| Data |
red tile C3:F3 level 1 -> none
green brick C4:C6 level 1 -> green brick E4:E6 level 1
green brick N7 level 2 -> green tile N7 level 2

...

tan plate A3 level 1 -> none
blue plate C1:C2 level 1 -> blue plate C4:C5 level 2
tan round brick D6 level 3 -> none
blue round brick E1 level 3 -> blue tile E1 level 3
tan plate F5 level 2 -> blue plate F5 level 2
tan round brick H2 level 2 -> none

| Work to be completed |
Could you repeat exactly the lines in the listing above from the one with "green brick C4:C6" down to the one with "green brick N7"? Include both of those lines.

| Solution for this task |
green brick C4:C6 level 1 -> green brick E4:E6 level 1
green brick N7 level 2 -> green tile N7 level 2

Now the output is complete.